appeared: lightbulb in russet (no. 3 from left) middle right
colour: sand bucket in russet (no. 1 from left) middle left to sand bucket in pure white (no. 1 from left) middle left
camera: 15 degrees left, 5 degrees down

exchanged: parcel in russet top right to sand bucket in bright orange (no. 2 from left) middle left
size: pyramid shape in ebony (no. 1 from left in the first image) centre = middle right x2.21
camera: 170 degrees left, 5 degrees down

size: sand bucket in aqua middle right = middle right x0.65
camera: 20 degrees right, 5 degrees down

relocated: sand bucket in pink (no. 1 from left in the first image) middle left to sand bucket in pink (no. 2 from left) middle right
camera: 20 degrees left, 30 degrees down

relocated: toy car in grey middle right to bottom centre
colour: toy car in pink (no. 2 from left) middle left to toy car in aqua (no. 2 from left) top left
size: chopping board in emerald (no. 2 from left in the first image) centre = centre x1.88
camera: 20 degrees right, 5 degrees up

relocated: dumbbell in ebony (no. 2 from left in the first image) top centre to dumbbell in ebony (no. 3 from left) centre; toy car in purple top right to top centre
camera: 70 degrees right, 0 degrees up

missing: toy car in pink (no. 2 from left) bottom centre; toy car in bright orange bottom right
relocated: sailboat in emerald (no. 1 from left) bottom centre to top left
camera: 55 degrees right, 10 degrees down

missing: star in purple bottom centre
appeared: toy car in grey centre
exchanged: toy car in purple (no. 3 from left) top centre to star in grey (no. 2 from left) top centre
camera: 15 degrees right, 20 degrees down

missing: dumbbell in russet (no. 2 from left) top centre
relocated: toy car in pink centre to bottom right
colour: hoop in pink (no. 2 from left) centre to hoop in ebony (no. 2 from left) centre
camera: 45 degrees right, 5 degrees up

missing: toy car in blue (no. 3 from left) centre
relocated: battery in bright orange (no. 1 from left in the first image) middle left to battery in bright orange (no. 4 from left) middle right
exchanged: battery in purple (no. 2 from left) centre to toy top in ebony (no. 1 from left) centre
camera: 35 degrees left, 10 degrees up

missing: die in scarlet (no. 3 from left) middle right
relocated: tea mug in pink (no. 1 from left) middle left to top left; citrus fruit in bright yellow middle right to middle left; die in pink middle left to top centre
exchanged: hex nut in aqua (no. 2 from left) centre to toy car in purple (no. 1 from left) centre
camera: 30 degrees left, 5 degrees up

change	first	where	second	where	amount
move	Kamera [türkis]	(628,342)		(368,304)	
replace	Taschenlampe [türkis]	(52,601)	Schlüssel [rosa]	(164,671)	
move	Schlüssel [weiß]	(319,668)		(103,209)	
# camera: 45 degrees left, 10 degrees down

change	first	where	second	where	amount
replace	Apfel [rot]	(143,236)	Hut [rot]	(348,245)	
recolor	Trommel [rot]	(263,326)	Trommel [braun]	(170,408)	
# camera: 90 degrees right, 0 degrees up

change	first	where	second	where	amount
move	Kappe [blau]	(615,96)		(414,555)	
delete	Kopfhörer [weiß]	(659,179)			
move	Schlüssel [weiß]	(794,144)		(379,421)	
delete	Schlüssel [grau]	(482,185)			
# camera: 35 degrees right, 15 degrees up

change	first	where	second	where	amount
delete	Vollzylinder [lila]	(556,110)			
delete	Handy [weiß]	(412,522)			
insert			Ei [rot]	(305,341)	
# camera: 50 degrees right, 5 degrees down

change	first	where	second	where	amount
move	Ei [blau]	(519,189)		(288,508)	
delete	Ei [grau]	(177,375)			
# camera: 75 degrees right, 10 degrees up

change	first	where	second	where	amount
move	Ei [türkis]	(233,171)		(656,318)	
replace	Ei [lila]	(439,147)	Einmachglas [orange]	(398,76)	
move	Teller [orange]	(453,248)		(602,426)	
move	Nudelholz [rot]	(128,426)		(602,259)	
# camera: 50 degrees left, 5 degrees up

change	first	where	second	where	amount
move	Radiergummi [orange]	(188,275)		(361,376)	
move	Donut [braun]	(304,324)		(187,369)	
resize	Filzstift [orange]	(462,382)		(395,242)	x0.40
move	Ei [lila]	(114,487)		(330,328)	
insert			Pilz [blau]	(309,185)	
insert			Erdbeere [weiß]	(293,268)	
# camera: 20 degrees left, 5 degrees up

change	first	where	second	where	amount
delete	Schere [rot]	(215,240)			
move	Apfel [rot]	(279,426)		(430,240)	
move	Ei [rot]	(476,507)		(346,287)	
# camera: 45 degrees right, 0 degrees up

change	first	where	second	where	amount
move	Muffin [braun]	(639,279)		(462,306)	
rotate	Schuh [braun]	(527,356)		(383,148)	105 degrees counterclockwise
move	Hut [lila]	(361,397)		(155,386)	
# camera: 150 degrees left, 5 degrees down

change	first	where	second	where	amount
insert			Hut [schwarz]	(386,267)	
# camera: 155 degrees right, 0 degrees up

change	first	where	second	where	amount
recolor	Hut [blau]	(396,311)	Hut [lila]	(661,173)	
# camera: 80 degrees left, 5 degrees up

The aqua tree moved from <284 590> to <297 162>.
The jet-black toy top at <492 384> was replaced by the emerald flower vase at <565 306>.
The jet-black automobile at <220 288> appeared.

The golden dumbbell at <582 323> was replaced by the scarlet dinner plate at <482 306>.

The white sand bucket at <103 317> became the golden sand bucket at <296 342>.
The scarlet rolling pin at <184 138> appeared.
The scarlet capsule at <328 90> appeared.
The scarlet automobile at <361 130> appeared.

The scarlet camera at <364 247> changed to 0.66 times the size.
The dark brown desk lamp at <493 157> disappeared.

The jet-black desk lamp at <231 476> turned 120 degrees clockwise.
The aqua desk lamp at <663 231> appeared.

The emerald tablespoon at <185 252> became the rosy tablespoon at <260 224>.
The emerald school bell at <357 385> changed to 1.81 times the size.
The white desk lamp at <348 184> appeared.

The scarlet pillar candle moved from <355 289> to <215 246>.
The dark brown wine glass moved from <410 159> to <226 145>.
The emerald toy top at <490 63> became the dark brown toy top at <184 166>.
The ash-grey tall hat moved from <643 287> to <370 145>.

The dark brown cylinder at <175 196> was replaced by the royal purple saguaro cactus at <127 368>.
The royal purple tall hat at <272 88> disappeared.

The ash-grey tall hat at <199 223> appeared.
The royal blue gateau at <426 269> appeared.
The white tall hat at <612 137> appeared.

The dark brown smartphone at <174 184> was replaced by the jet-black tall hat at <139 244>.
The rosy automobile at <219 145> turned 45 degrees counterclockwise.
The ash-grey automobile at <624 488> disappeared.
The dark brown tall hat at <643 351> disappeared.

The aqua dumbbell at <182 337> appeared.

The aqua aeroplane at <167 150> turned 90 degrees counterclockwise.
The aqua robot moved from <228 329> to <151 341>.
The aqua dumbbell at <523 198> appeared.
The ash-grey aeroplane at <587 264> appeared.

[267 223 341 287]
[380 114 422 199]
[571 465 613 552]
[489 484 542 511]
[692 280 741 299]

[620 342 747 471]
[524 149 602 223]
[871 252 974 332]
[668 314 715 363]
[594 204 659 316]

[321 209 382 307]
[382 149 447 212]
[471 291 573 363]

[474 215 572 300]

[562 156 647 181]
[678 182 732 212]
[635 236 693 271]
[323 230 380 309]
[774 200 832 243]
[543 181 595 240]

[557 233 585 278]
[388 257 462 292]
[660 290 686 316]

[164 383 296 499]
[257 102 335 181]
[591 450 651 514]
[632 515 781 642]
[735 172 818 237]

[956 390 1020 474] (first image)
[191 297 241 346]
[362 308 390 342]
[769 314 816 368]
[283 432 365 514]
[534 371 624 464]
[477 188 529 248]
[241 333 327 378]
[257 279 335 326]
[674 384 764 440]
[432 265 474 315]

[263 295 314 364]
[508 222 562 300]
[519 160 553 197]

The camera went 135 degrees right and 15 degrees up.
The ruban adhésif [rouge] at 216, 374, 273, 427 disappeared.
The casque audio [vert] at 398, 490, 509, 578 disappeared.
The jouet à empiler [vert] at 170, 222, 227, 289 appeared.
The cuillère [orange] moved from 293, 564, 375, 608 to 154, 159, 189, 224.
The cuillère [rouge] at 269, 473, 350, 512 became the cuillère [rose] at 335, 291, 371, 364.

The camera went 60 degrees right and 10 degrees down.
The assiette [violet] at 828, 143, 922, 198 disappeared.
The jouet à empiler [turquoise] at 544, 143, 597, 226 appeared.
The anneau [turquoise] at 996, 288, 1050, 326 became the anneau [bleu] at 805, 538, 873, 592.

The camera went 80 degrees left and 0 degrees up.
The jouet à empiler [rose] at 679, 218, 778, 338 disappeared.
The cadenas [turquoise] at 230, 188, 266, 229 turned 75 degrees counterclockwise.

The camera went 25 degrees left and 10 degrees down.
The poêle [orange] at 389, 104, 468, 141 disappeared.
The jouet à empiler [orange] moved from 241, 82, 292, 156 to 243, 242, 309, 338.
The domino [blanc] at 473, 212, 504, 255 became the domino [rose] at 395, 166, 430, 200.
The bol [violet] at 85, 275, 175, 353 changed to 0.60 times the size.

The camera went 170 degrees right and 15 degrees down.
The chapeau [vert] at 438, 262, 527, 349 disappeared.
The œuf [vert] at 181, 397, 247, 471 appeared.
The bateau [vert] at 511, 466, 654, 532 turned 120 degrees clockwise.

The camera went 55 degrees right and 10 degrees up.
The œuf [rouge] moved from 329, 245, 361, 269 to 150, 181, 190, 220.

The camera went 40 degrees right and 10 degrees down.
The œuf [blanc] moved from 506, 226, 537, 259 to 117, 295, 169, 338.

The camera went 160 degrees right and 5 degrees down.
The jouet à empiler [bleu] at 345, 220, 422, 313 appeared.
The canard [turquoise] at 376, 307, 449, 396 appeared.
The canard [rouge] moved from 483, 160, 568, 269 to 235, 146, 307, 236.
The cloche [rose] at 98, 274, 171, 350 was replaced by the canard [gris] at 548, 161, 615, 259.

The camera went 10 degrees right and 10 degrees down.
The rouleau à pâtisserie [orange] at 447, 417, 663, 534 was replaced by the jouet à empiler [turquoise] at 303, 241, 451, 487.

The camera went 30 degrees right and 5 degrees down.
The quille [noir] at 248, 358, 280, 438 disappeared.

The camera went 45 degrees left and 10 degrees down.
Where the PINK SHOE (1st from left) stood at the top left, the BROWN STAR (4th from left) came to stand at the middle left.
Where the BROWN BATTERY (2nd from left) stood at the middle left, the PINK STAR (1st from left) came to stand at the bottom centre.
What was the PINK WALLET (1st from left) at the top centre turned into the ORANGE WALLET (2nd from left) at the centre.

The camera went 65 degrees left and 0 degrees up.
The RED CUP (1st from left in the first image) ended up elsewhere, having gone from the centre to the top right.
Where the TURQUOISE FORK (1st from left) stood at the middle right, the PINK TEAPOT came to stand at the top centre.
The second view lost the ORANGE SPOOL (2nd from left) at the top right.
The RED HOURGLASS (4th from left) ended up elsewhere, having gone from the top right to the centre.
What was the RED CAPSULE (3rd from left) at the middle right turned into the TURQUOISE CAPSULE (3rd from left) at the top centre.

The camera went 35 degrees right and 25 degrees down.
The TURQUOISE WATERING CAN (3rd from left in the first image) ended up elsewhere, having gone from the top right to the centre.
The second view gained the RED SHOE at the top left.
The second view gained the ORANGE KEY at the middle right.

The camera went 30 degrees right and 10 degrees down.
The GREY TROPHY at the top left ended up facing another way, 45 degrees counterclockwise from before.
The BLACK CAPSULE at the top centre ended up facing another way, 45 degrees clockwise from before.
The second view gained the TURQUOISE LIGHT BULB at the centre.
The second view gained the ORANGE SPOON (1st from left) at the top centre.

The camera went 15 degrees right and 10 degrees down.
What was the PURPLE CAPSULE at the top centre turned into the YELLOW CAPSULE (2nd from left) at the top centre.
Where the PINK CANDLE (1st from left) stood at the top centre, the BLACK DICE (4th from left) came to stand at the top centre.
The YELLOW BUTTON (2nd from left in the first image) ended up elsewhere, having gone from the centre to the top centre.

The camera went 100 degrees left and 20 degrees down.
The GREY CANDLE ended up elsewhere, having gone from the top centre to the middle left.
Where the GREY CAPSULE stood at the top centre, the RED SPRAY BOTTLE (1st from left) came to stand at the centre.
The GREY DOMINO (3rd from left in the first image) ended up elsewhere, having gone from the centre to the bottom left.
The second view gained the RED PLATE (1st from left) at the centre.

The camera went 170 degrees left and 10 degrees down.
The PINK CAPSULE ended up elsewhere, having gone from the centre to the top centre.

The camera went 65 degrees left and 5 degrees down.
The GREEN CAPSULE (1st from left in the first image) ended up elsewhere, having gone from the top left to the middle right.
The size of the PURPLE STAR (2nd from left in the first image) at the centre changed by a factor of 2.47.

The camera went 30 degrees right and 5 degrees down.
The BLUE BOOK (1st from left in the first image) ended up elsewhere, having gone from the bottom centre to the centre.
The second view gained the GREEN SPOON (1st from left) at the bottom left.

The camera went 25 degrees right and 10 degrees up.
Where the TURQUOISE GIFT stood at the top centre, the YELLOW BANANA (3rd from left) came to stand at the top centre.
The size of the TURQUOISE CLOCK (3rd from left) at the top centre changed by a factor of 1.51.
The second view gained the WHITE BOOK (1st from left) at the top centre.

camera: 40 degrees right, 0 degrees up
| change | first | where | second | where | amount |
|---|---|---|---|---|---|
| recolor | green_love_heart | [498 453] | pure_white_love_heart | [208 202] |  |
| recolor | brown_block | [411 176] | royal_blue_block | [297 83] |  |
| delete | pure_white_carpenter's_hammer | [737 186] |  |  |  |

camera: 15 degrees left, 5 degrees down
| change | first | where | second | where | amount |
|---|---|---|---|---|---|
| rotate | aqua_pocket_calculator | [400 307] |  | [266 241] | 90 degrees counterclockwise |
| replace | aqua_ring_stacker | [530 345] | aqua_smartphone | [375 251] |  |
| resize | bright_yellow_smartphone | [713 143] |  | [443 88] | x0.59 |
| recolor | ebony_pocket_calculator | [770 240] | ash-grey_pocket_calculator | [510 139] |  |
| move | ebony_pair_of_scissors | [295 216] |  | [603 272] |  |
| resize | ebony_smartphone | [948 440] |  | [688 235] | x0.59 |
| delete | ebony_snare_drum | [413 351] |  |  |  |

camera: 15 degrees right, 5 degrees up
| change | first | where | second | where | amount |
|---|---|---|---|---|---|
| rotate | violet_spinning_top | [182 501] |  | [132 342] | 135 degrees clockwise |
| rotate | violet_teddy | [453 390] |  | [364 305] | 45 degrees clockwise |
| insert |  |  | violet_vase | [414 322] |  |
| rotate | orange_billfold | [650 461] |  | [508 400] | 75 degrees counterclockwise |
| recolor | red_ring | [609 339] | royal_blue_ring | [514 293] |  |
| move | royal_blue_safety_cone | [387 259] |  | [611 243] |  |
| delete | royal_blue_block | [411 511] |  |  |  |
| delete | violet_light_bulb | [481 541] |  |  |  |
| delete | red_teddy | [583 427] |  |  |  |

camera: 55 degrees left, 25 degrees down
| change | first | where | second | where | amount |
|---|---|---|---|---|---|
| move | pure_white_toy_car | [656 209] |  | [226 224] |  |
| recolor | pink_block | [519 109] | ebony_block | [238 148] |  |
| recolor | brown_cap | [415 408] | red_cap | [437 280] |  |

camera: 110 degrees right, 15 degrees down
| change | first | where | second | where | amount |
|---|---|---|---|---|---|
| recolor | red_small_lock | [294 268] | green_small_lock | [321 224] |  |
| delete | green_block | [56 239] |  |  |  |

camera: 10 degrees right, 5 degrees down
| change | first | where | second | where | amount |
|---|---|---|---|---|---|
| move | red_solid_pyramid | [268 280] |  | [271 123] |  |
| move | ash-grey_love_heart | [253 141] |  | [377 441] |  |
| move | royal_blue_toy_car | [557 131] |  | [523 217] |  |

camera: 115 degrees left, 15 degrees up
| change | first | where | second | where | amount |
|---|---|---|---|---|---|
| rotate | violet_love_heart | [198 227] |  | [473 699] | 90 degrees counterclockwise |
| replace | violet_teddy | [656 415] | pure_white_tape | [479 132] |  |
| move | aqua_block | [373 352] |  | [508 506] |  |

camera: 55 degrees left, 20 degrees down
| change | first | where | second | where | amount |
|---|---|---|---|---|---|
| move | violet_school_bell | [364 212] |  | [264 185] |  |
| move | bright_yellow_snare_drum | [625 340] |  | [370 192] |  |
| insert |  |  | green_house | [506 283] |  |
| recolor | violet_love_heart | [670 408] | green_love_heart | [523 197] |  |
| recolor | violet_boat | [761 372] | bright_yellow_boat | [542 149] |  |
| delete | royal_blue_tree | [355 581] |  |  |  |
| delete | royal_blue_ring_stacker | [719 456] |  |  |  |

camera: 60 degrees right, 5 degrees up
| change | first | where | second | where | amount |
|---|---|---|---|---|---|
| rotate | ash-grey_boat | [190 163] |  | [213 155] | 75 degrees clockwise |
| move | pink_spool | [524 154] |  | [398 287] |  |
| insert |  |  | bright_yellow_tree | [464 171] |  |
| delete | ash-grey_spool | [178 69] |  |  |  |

****

**Instructions for the task**. Only one stretch of the records above is wanted: the lines between the one holding "The camera went 45" and the one holding "Where the BROWN", inclusive, reproduced exactly.

**Answer box**.
The camera went 45 degrees left and 10 degrees down.
Where the PINK SHOE (1st from left) stood at the top left, the BROWN STAR (4th from left) came to stand at the middle left.
Where the BROWN BATTERY (2nd from left) stood at the middle left, the PINK STAR (1st from left) came to stand at the bottom centre.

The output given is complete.